── RECORDS SHOWN
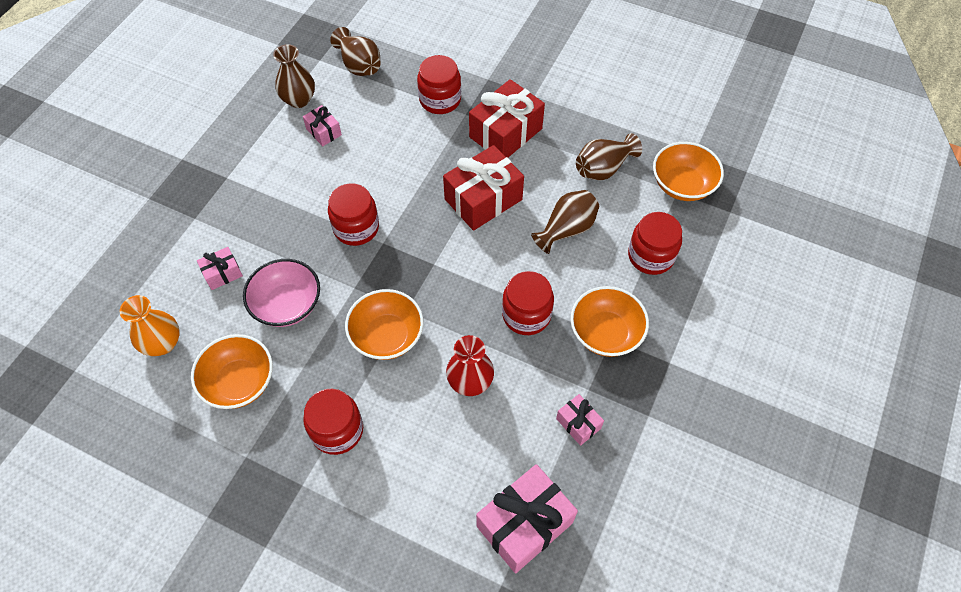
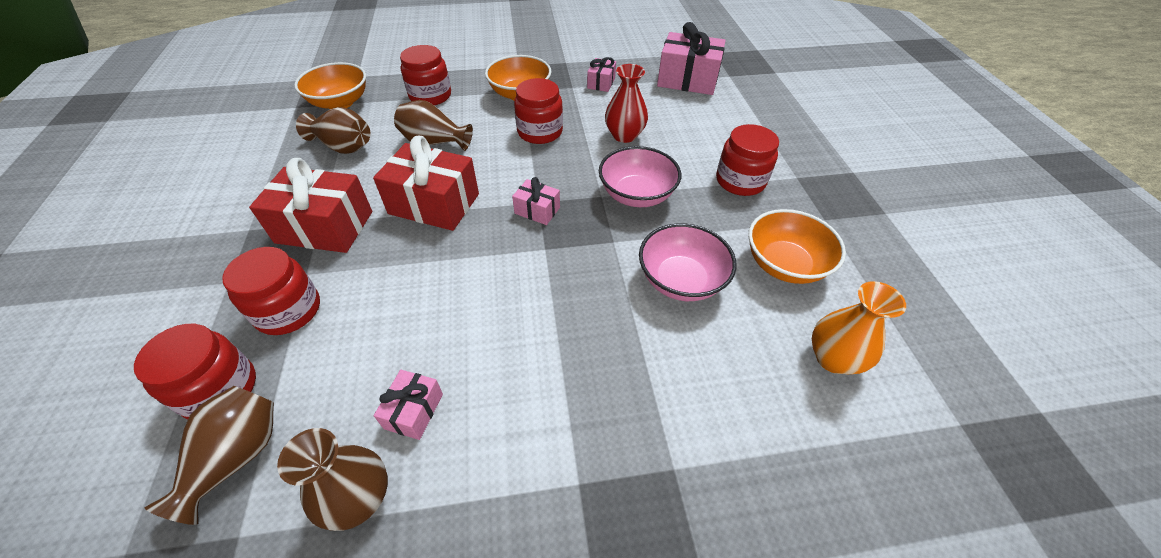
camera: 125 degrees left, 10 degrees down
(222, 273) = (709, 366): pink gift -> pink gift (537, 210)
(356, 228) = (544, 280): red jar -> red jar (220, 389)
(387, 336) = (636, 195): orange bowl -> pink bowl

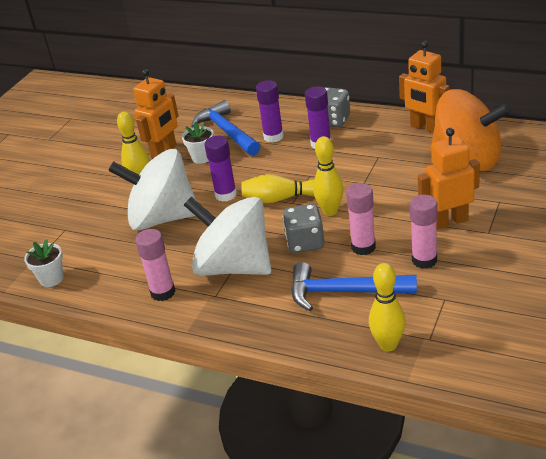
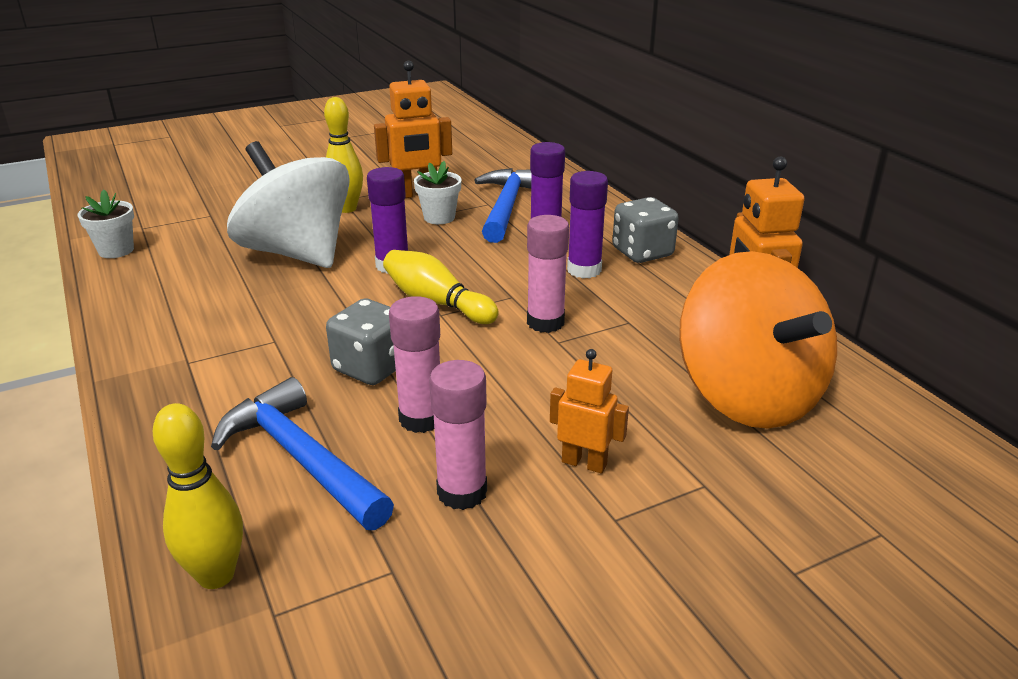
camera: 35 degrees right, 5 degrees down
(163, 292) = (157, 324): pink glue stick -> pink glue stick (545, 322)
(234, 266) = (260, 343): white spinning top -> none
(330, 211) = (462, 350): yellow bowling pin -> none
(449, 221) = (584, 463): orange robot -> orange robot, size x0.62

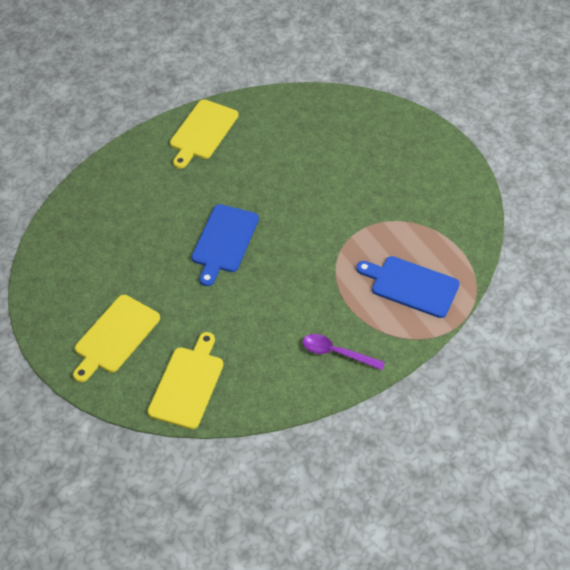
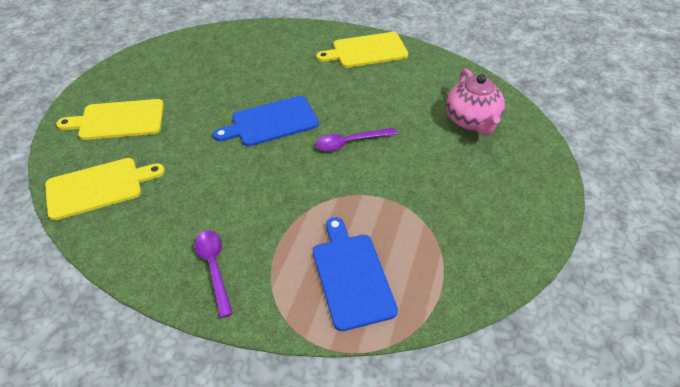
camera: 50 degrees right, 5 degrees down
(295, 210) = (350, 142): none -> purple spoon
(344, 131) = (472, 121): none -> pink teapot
────
PROBLEM:
Check each line of the entries for the string "orange". Copy the lines that have it.

TASK ANSWER:
(387, 336) = (636, 195): orange bowl -> pink bowl
(449, 221) = (584, 463): orange robot -> orange robot, size x0.62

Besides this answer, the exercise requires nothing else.